§ **Data shown**:
##########
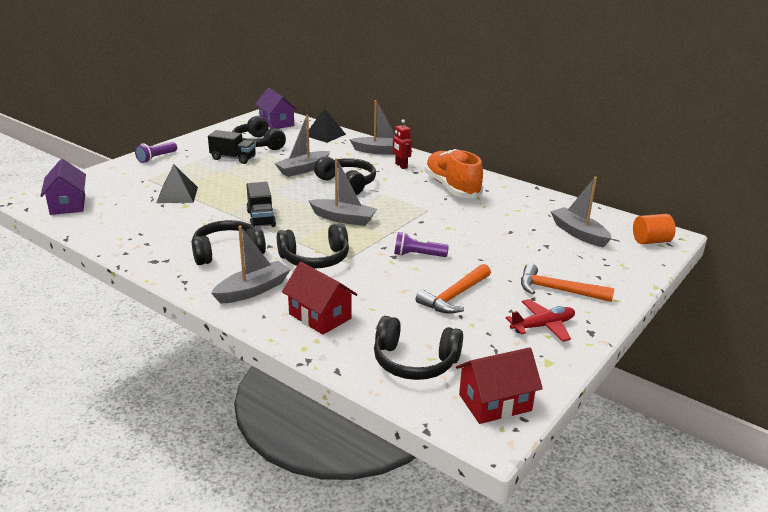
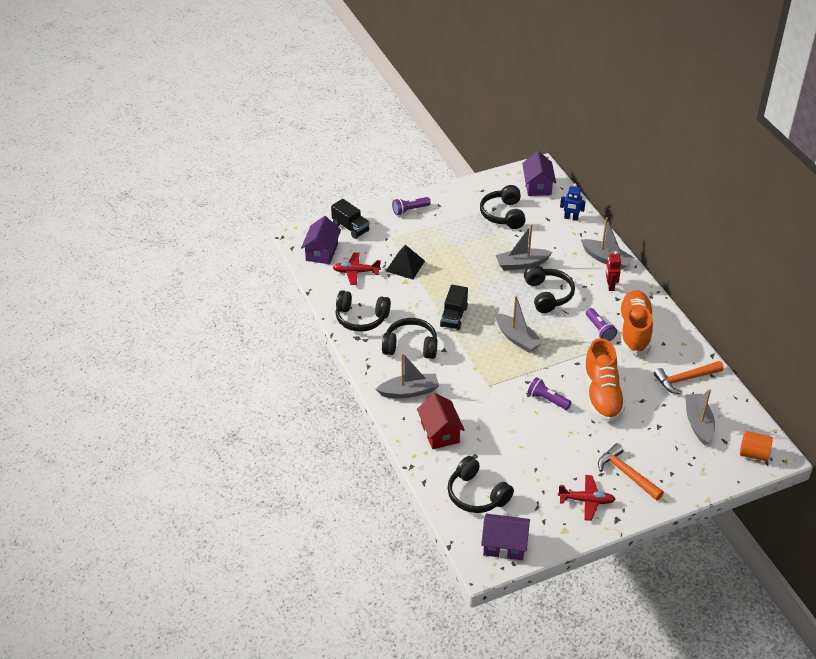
camera: 30 degrees right, 15 degrees up
(120, 211) = (356, 272): none -> red plane
(233, 158) = (472, 230): black truck -> black truck (350, 228)
(315, 259) = (469, 375): black headphones -> black headphones (361, 318)
(325, 135) = (571, 218): black pyramid -> blue robot
(419, 194) = (599, 330): none -> purple flashlight
(454, 296) = (545, 450): orange hammer -> orange hammer (685, 379)
(468, 237) = (602, 394): none -> orange shoe
(495, 402) = (504, 545): red house -> purple house

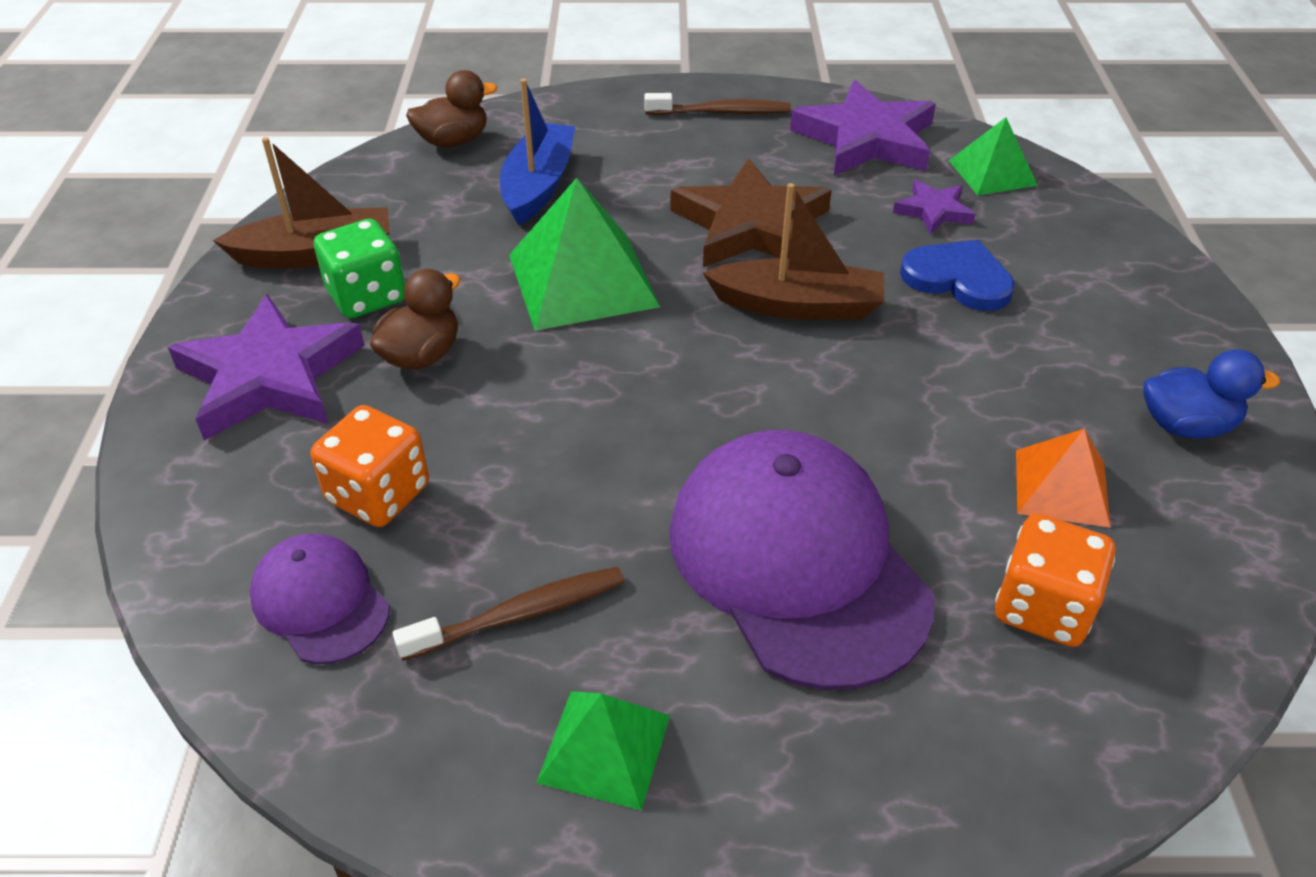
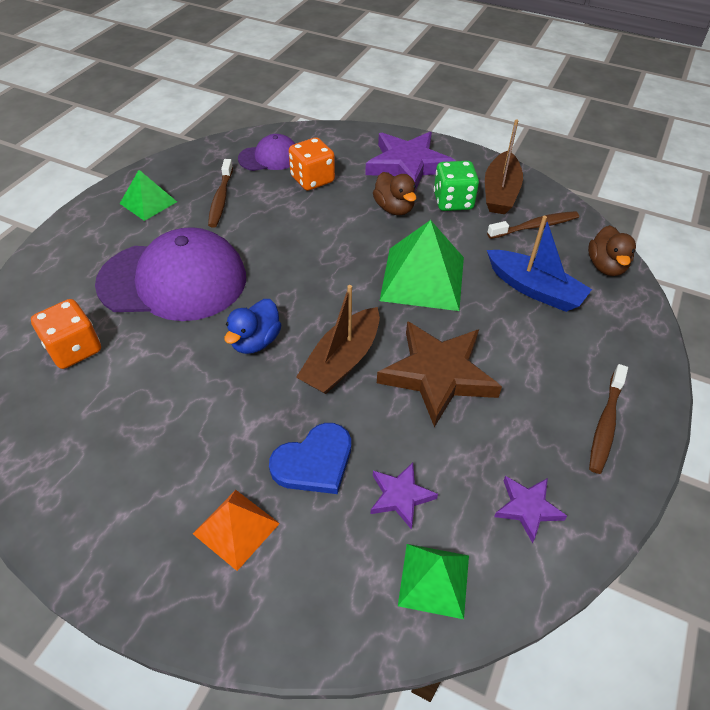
camera: 115 degrees right, 5 degrees up
(393, 207) = (535, 226): none -> brown toothbrush
(865, 139) = (527, 508): purple star -> purple star, size x0.50
(1061, 487) = (121, 402): orange pyramid -> orange pyramid (236, 528)
(1186, 425) = (102, 499): blue duck -> blue duck (255, 341)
##########
§ **Activity**:
Exact repetition required: repeat the first line of the listing above, the line containing "(454, 296) = (545, 450): orange", and every line between, leaving out pictures.

§ **Answer to the problem**:
camera: 30 degrees right, 15 degrees up
(120, 211) = (356, 272): none -> red plane
(233, 158) = (472, 230): black truck -> black truck (350, 228)
(315, 259) = (469, 375): black headphones -> black headphones (361, 318)
(325, 135) = (571, 218): black pyramid -> blue robot
(419, 194) = (599, 330): none -> purple flashlight
(454, 296) = (545, 450): orange hammer -> orange hammer (685, 379)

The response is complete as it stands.